*Activity*:
Beginning with the line that includes "none -> tan 1x1 round brick [394,322,435,370]" and ending with the last line of the entries below, set down each line exactly; include no pictures.

(Object state comparisons)
####################
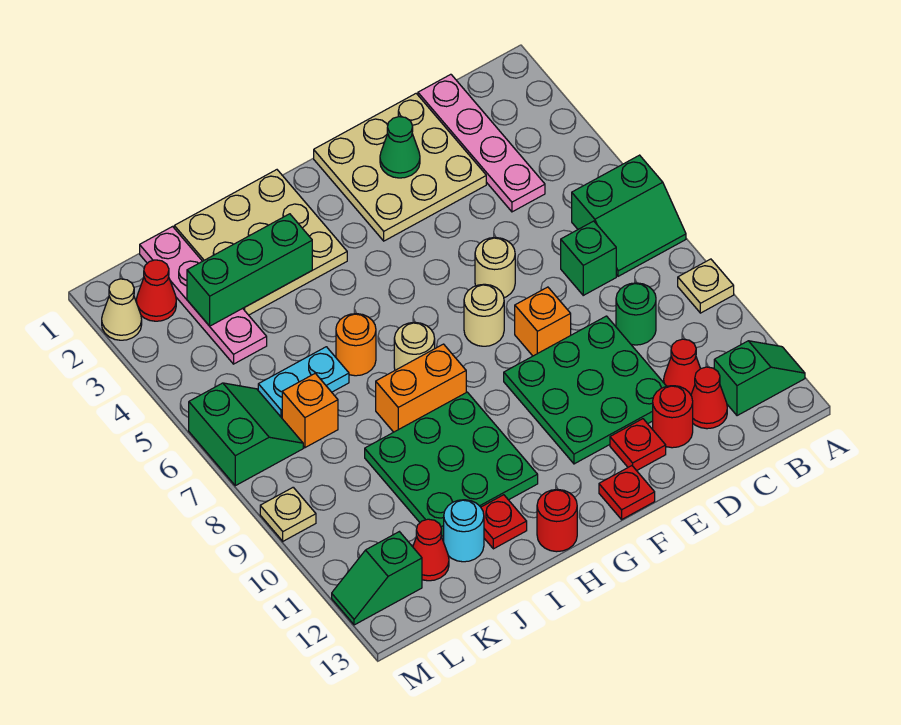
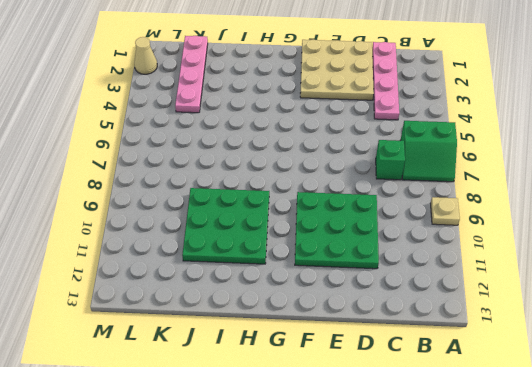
none -> green 1x2 slope [714,341,805,416]
none -> green 1x1 round brick [616,283,656,345]
none -> red 1x1 cone [664,339,701,394]
none -> red 1x1 cone [691,367,727,429]

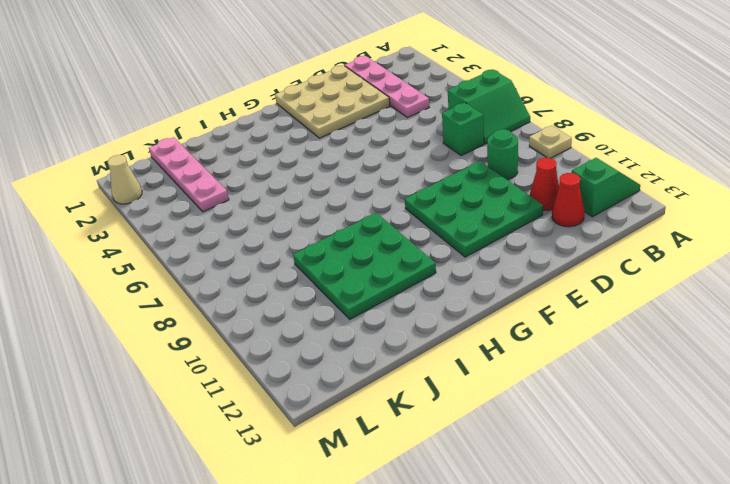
none -> red 1x1 round brick [653,386,693,448]
none -> tan 1x1 round brick [475,237,515,298]
none -> orange 1x1 brick [515,287,571,356]
none -> red 1x1 plate [610,419,666,471]

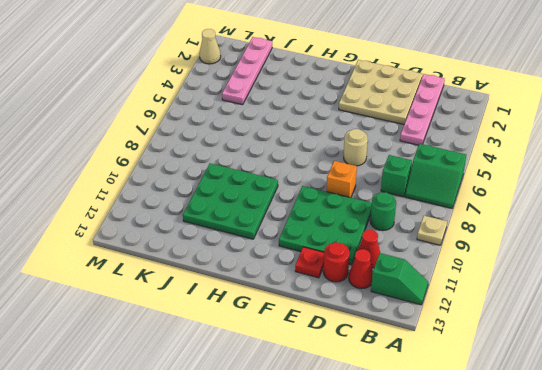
none -> tan 1x1 round brick [464,284,504,346]
none -> red 1x1 plate [599,466,655,519]
none -> tan 3x3 plate [174,170,347,315]
none -> tan 1x1 round brick [394,322,435,370]

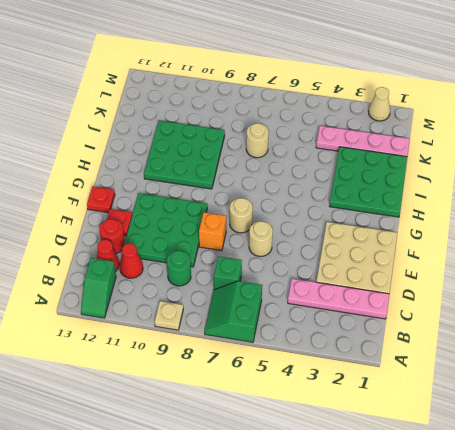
green 3x3 plate [330,147,407,217] -> tan 3x3 plate [174,170,347,315]
tan 1x1 round brick [246,123,269,158] -> tan 1x1 round brick moved to [394,322,435,370]
none -> orange 1x2 brick [376,344,466,432]
none -> red 1x1 round brick [537,489,577,552]
none -> orange 1x1 round brick [336,314,376,376]
none -> red 1x1 plate [481,495,527,549]

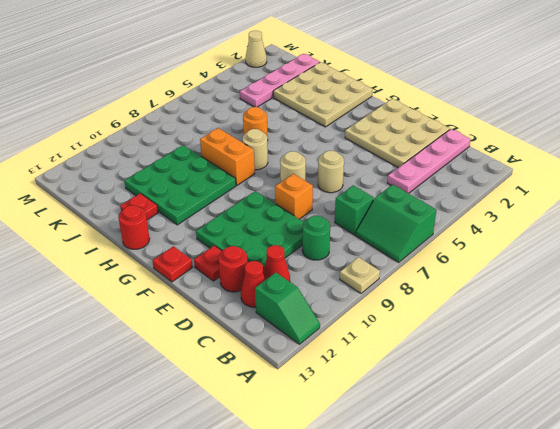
none -> cyan 1x2 plate [258,347,349,418]
none -> cyan 1x1 round brick [444,500,484,562]
none -> orange 1x1 brick [282,373,338,448]
none -> red 1x1 cone [413,519,449,581]

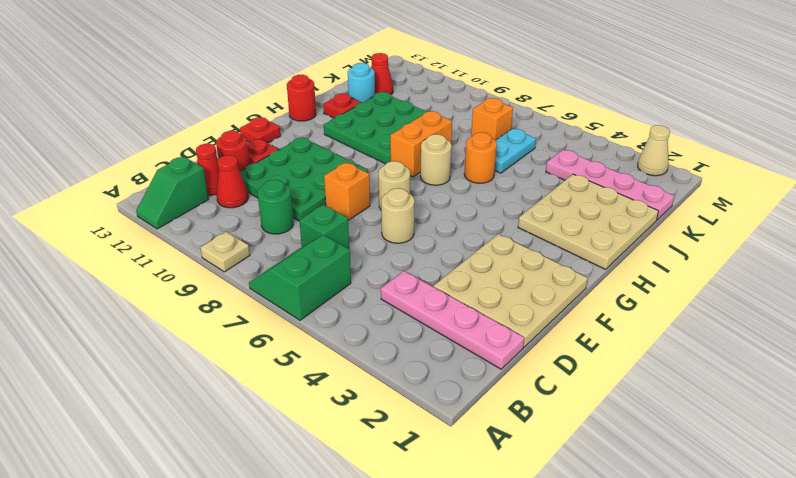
none -> red 1x1 cone [136,260,176,321]
none -> green 2x2 slope [189,383,303,486]
none -> green 1x2 slope [332,532,422,625]
none -> tan 1x1 plate [260,487,316,541]

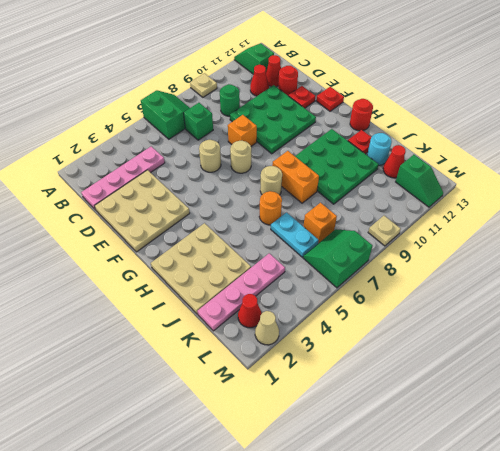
none -> green 1x1 cone [380,117,420,178]
none -> green 1x3 brick [187,214,312,326]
####################
*Exercise result*:
none -> tan 1x1 round brick [394,322,435,370]

green 3x3 plate [330,147,407,217] -> tan 3x3 plate [174,170,347,315]
tan 1x1 round brick [246,123,269,158] -> tan 1x1 round brick moved to [394,322,435,370]
none -> orange 1x2 brick [376,344,466,432]
none -> red 1x1 round brick [537,489,577,552]
none -> orange 1x1 round brick [336,314,376,376]
none -> red 1x1 plate [481,495,527,549]

none -> cyan 1x2 plate [258,347,349,418]
none -> cyan 1x1 round brick [444,500,484,562]
none -> orange 1x1 brick [282,373,338,448]
none -> red 1x1 cone [413,519,449,581]

none -> red 1x1 cone [136,260,176,321]
none -> green 2x2 slope [189,383,303,486]
none -> green 1x2 slope [332,532,422,625]
none -> tan 1x1 plate [260,487,316,541]

none -> green 1x1 cone [380,117,420,178]
none -> green 1x3 brick [187,214,312,326]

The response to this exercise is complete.